▶ _Work instruction_
Reproduce the records in full. Alter nothing.

(Stored dataset items)
- Opening Delimiter -

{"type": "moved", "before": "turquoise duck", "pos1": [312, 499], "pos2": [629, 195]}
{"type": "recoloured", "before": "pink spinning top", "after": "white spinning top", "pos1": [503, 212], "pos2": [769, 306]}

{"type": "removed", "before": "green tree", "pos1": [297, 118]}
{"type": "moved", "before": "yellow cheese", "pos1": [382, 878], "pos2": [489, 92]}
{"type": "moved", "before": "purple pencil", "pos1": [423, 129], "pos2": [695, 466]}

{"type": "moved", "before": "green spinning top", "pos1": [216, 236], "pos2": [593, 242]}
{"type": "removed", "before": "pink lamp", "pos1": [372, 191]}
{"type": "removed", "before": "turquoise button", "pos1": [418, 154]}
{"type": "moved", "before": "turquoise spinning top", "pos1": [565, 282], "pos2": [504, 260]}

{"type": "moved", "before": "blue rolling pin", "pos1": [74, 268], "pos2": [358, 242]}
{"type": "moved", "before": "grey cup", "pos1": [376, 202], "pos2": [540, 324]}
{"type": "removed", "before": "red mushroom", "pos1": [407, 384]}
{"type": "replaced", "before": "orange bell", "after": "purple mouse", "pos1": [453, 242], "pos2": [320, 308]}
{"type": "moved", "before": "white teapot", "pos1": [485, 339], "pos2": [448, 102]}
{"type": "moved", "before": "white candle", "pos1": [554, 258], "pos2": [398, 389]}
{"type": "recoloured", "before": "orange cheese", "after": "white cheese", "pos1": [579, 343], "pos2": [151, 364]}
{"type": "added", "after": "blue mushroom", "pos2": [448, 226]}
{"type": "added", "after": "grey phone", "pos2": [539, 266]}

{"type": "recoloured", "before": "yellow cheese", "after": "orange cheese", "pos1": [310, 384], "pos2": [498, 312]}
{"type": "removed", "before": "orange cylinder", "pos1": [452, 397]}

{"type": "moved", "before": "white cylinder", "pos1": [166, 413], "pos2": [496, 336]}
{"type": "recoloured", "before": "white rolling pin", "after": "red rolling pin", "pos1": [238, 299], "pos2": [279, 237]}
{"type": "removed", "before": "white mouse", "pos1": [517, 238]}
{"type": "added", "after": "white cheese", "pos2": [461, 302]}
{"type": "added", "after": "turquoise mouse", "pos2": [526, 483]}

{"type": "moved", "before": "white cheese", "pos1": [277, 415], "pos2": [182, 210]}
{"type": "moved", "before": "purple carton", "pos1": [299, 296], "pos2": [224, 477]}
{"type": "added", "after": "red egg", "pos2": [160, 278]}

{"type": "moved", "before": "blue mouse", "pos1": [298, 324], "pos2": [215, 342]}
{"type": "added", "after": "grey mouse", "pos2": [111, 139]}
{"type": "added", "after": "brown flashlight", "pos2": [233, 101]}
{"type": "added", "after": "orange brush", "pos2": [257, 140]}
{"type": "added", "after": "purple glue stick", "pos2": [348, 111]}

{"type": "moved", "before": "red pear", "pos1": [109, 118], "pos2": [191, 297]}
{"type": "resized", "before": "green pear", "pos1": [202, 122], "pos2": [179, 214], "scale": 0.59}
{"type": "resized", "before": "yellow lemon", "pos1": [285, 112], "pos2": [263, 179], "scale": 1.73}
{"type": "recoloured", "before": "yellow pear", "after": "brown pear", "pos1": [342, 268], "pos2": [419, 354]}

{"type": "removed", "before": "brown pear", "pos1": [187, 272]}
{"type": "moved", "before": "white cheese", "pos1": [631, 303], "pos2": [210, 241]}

- Closing Delimiter -

▶ _Final answer_
{"type": "moved", "before": "turquoise duck", "pos1": [312, 499], "pos2": [629, 195]}
{"type": "recoloured", "before": "pink spinning top", "after": "white spinning top", "pos1": [503, 212], "pos2": [769, 306]}

{"type": "removed", "before": "green tree", "pos1": [297, 118]}
{"type": "moved", "before": "yellow cheese", "pos1": [382, 878], "pos2": [489, 92]}
{"type": "moved", "before": "purple pencil", "pos1": [423, 129], "pos2": [695, 466]}

{"type": "moved", "before": "green spinning top", "pos1": [216, 236], "pos2": [593, 242]}
{"type": "removed", "before": "pink lamp", "pos1": [372, 191]}
{"type": "removed", "before": "turquoise button", "pos1": [418, 154]}
{"type": "moved", "before": "turquoise spinning top", "pos1": [565, 282], "pos2": [504, 260]}

{"type": "moved", "before": "blue rolling pin", "pos1": [74, 268], "pos2": [358, 242]}
{"type": "moved", "before": "grey cup", "pos1": [376, 202], "pos2": [540, 324]}
{"type": "removed", "before": "red mushroom", "pos1": [407, 384]}
{"type": "replaced", "before": "orange bell", "after": "purple mouse", "pos1": [453, 242], "pos2": [320, 308]}
{"type": "moved", "before": "white teapot", "pos1": [485, 339], "pos2": [448, 102]}
{"type": "moved", "before": "white candle", "pos1": [554, 258], "pos2": [398, 389]}
{"type": "recoloured", "before": "orange cheese", "after": "white cheese", "pos1": [579, 343], "pos2": [151, 364]}
{"type": "added", "after": "blue mushroom", "pos2": [448, 226]}
{"type": "added", "after": "grey phone", "pos2": [539, 266]}

{"type": "recoloured", "before": "yellow cheese", "after": "orange cheese", "pos1": [310, 384], "pos2": [498, 312]}
{"type": "removed", "before": "orange cylinder", "pos1": [452, 397]}

{"type": "moved", "before": "white cylinder", "pos1": [166, 413], "pos2": [496, 336]}
{"type": "recoloured", "before": "white rolling pin", "after": "red rolling pin", "pos1": [238, 299], "pos2": [279, 237]}
{"type": "removed", "before": "white mouse", "pos1": [517, 238]}
{"type": "added", "after": "white cheese", "pos2": [461, 302]}
{"type": "added", "after": "turquoise mouse", "pos2": [526, 483]}

{"type": "moved", "before": "white cheese", "pos1": [277, 415], "pos2": [182, 210]}
{"type": "moved", "before": "purple carton", "pos1": [299, 296], "pos2": [224, 477]}
{"type": "added", "after": "red egg", "pos2": [160, 278]}

{"type": "moved", "before": "blue mouse", "pos1": [298, 324], "pos2": [215, 342]}
{"type": "added", "after": "grey mouse", "pos2": [111, 139]}
{"type": "added", "after": "brown flashlight", "pos2": [233, 101]}
{"type": "added", "after": "orange brush", "pos2": [257, 140]}
{"type": "added", "after": "purple glue stick", "pos2": [348, 111]}

{"type": "moved", "before": "red pear", "pos1": [109, 118], "pos2": [191, 297]}
{"type": "resized", "before": "green pear", "pos1": [202, 122], "pos2": [179, 214], "scale": 0.59}
{"type": "resized", "before": "yellow lemon", "pos1": [285, 112], "pos2": [263, 179], "scale": 1.73}
{"type": "recoloured", "before": "yellow pear", "after": "brown pear", "pos1": [342, 268], "pos2": [419, 354]}

{"type": "removed", "before": "brown pear", "pos1": [187, 272]}
{"type": "moved", "before": "white cheese", "pos1": [631, 303], "pos2": [210, 241]}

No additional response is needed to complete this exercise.